Problem description
Your answer must be a single number: how many lines of the data include "turquoise".

Excerpts from a dataset
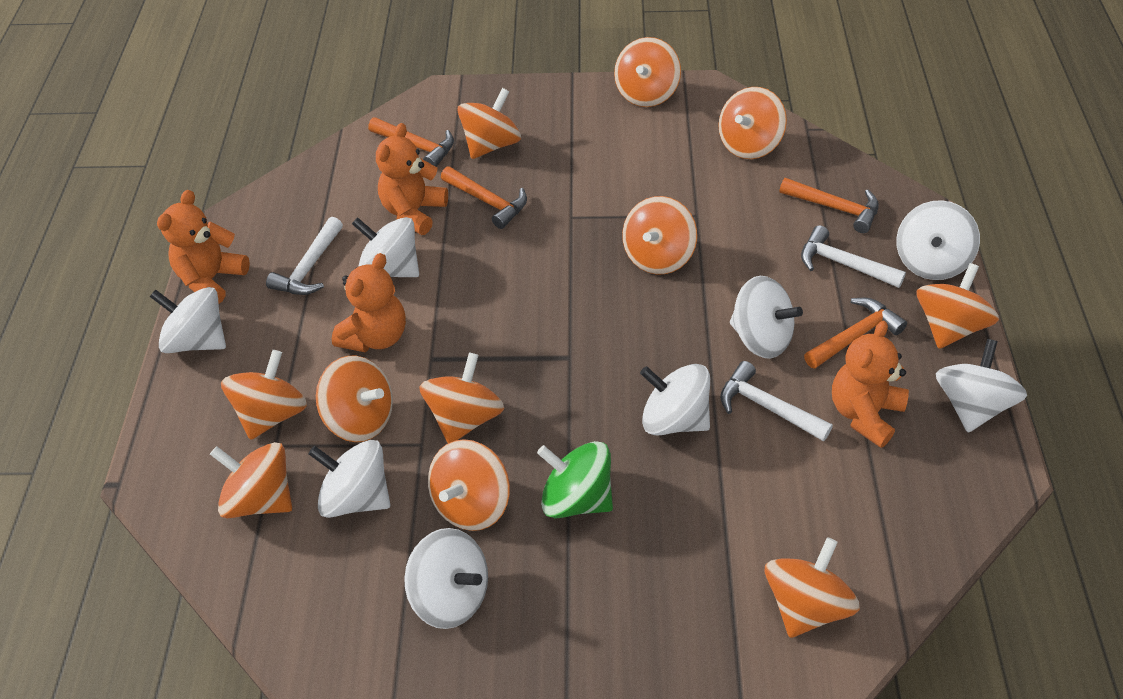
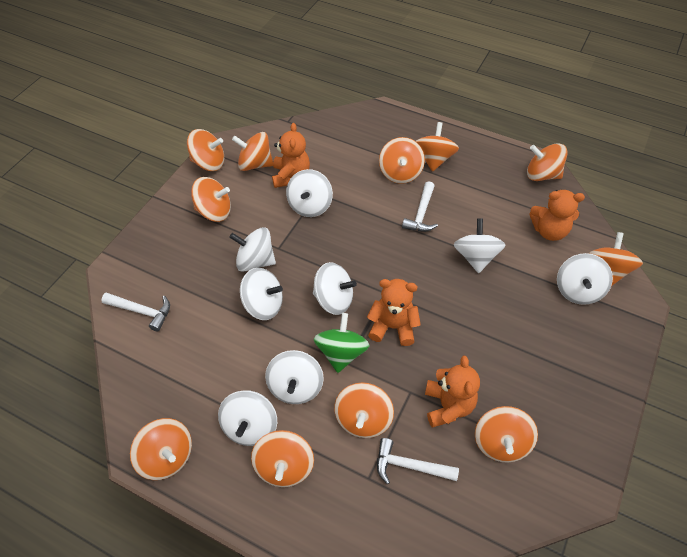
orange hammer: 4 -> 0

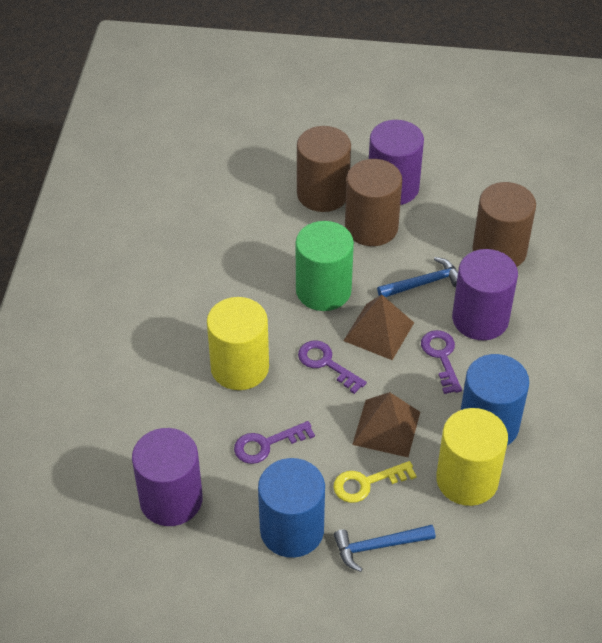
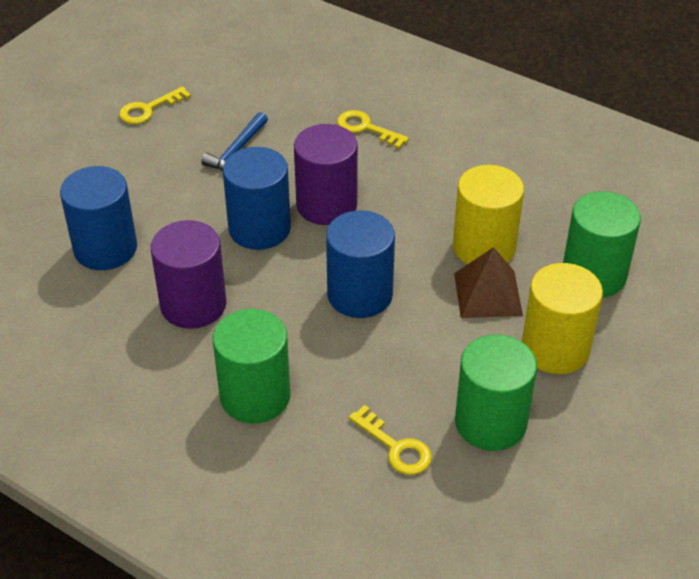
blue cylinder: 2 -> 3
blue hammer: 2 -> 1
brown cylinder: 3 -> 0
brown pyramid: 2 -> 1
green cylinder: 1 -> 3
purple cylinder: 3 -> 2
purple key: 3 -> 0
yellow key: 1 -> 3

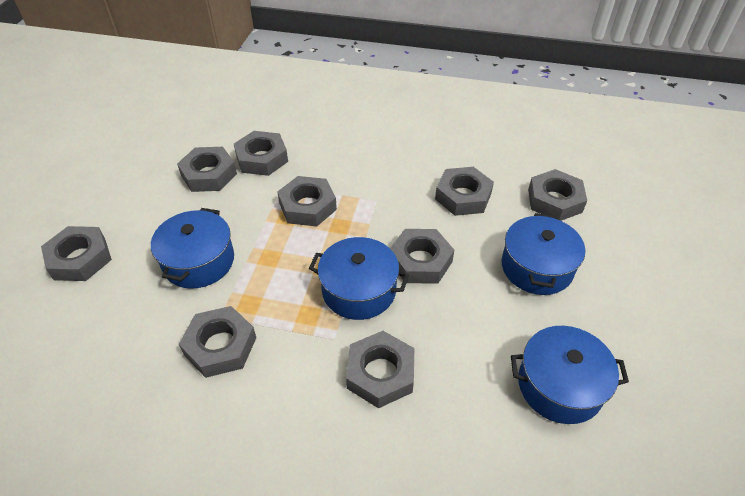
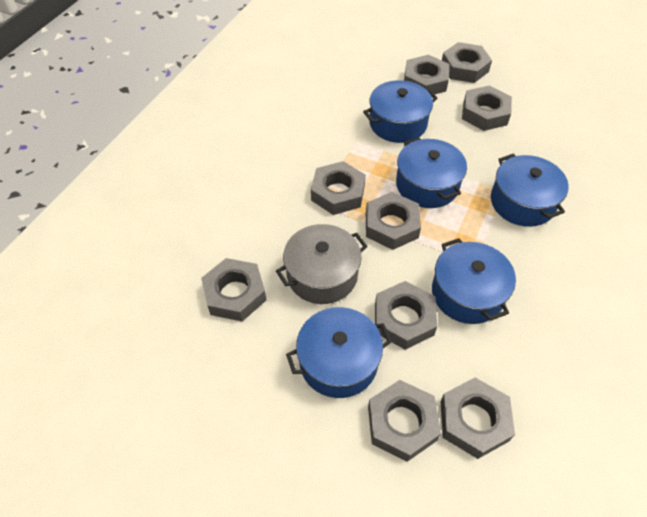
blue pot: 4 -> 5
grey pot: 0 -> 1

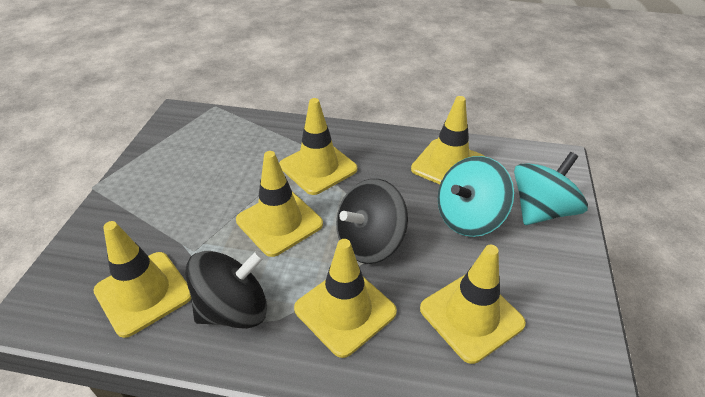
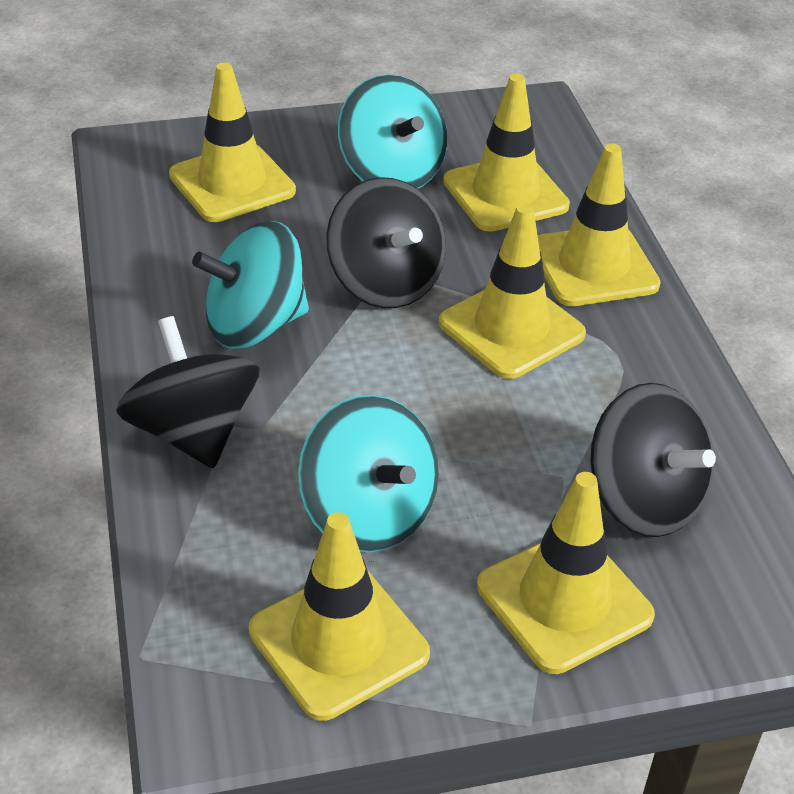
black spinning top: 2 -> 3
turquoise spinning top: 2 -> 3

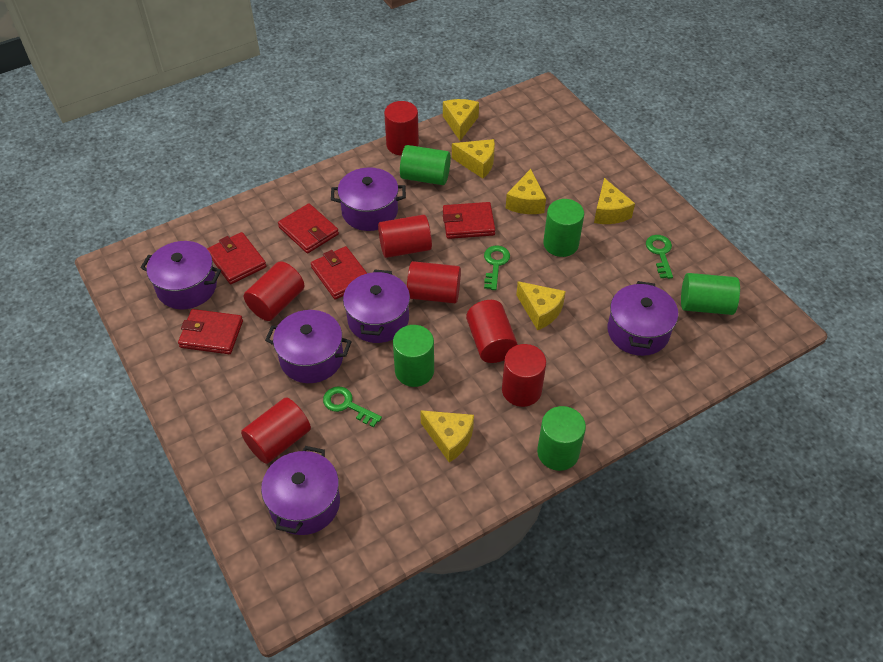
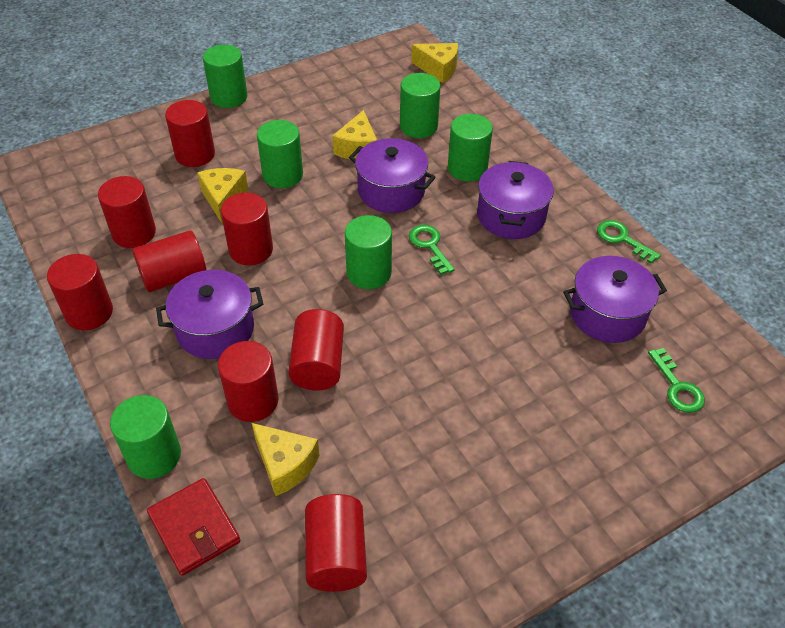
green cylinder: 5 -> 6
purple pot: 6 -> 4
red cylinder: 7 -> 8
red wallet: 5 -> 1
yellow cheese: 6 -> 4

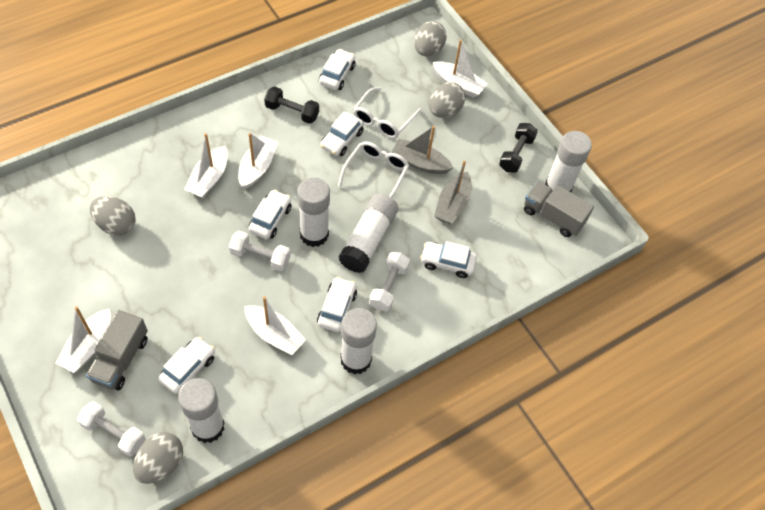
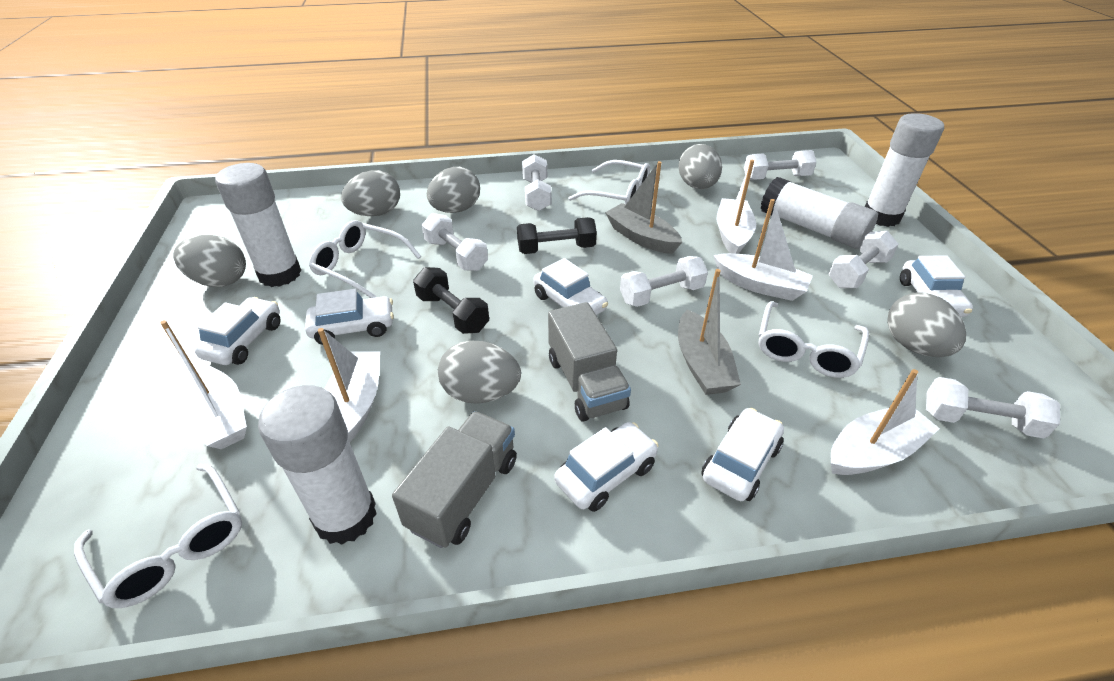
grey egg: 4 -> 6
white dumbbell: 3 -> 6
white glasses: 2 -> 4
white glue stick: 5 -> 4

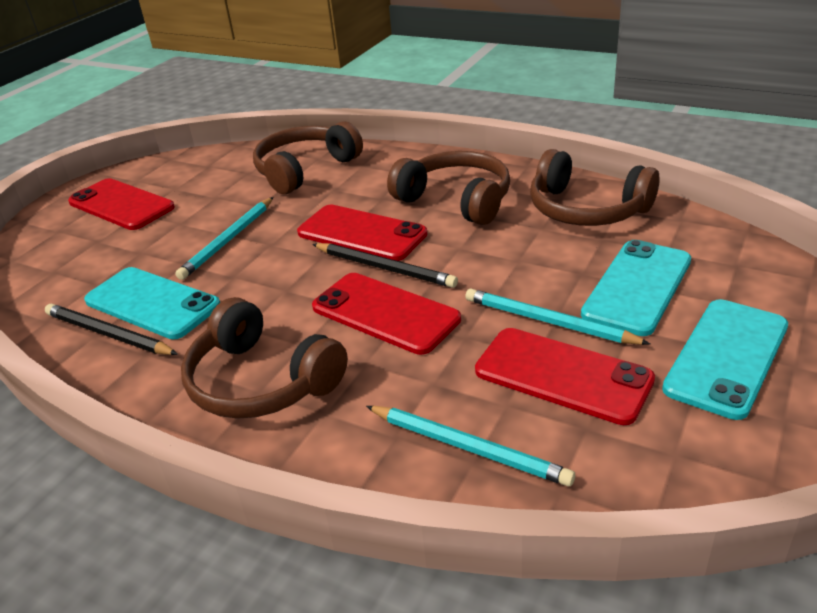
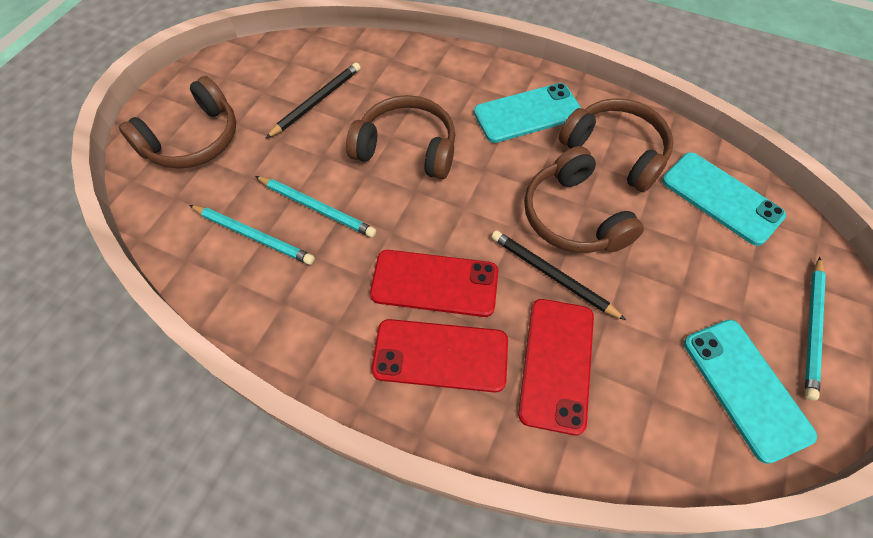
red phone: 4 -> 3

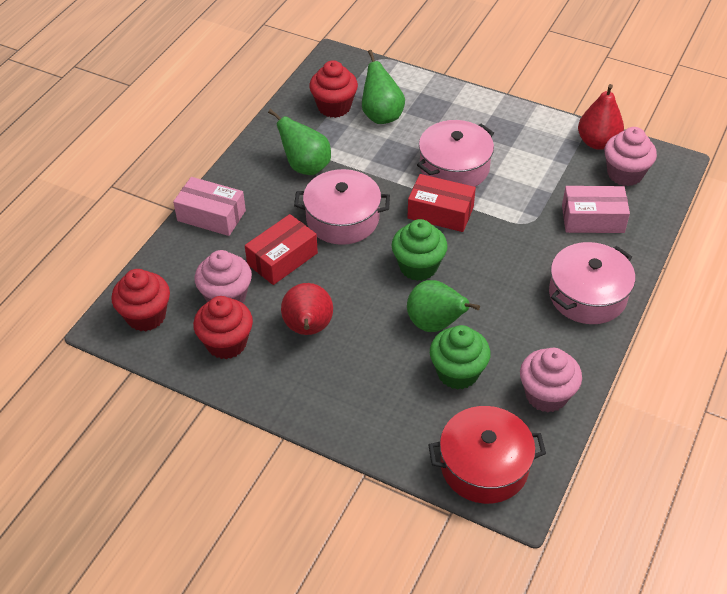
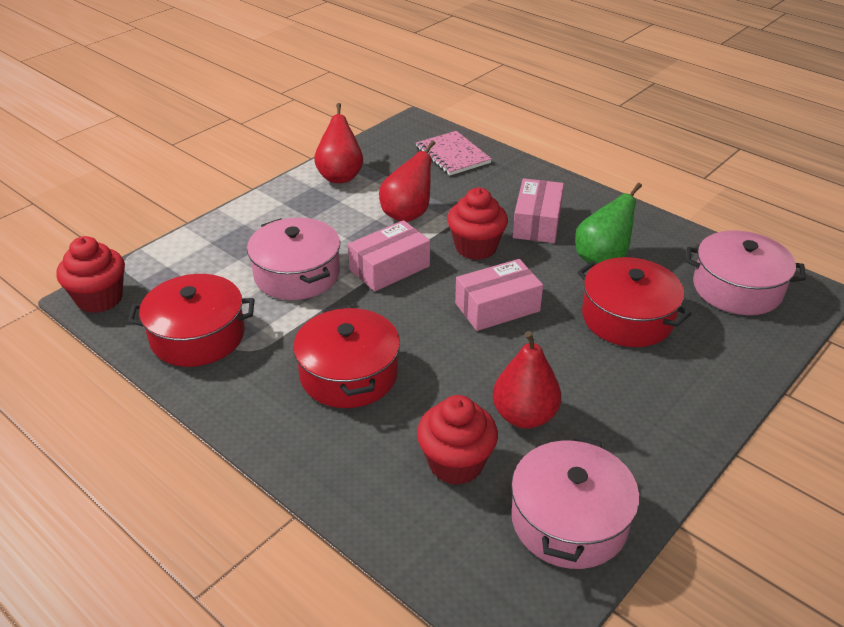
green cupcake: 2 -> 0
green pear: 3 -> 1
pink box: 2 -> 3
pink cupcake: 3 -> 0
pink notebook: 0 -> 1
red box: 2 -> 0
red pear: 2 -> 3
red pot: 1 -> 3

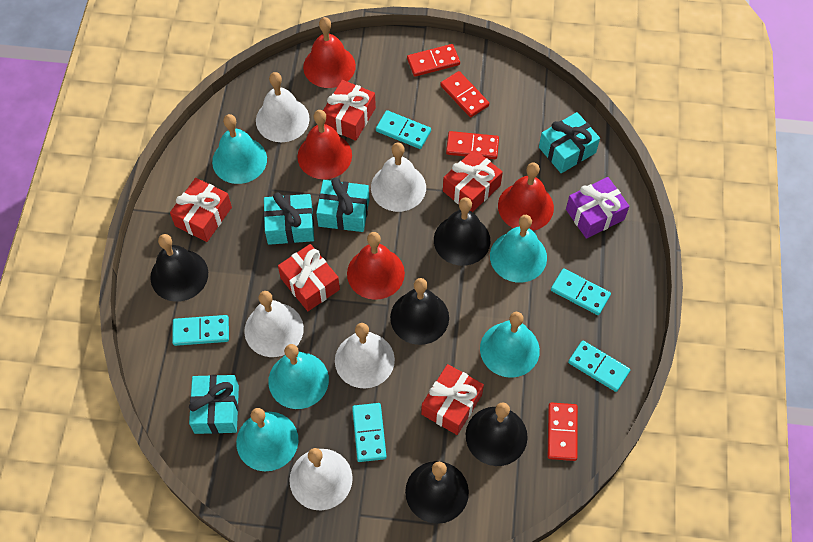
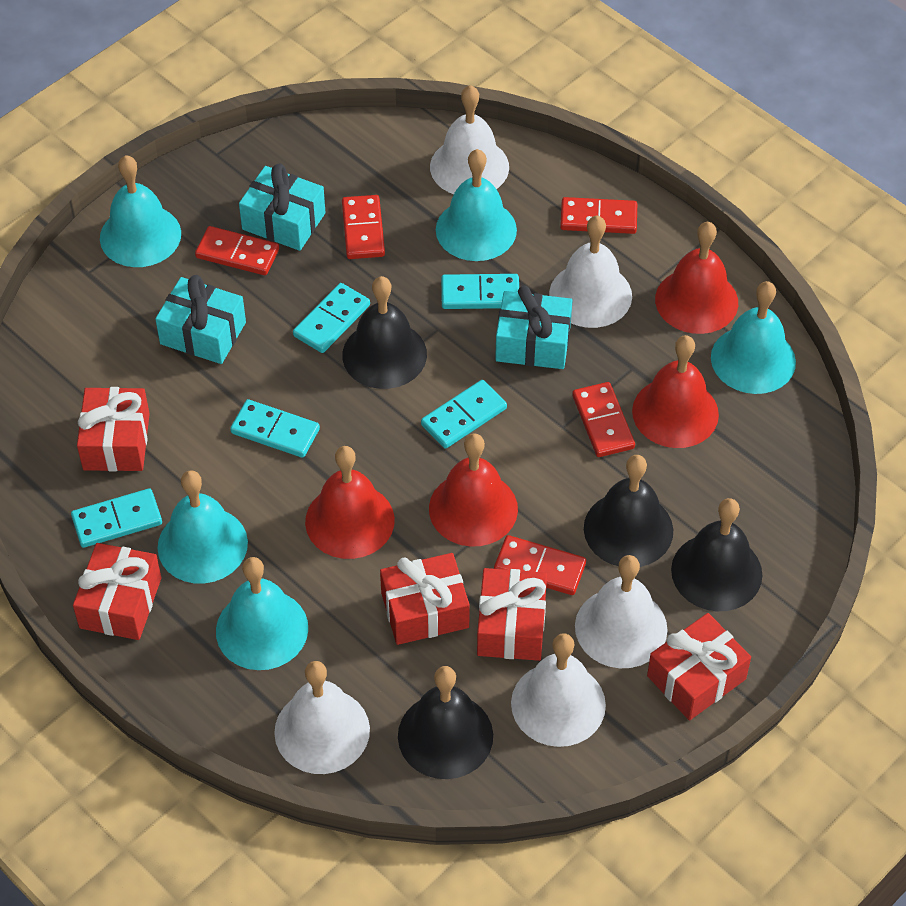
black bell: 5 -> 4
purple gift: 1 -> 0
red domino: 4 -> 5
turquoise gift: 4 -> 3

Output of the task
2